======== RECORDS FOR PROCESSING ========

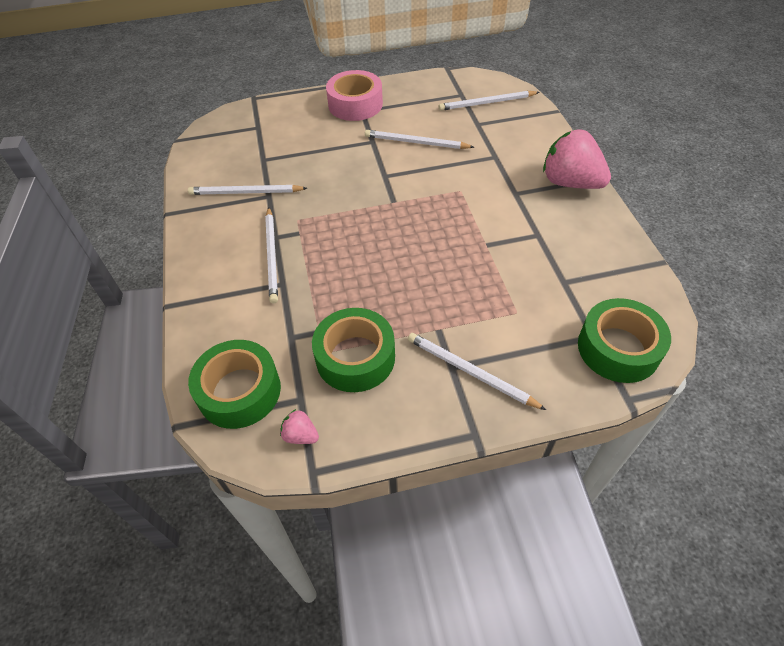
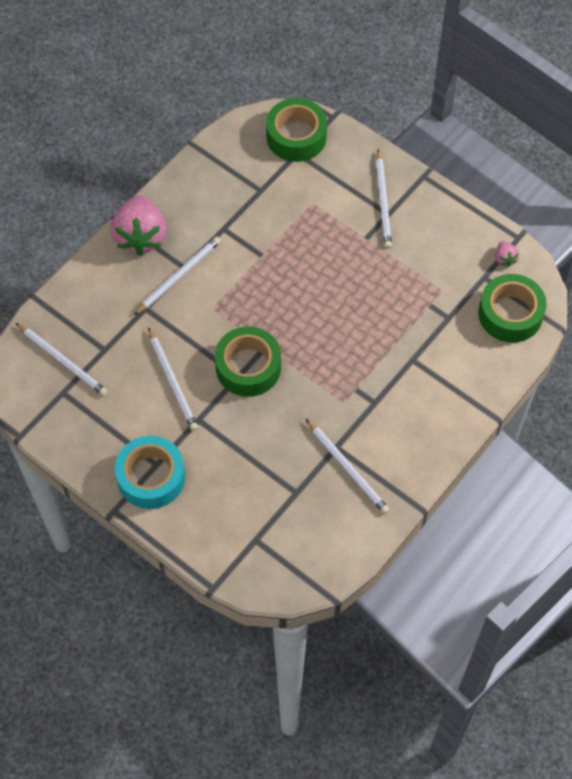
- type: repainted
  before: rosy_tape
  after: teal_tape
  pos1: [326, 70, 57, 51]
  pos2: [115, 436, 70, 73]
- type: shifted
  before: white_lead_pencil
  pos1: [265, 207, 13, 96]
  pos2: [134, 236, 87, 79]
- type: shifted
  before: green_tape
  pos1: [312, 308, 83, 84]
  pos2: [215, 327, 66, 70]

========

◆ TASK INSTRUCTIONS:
Pictures aside, retype the material exactly.

◆ RESPONSE TO THE TASK:
- type: repainted
  before: rosy_tape
  after: teal_tape
  pos1: [326, 70, 57, 51]
  pos2: [115, 436, 70, 73]
- type: shifted
  before: white_lead_pencil
  pos1: [265, 207, 13, 96]
  pos2: [134, 236, 87, 79]
- type: shifted
  before: green_tape
  pos1: [312, 308, 83, 84]
  pos2: [215, 327, 66, 70]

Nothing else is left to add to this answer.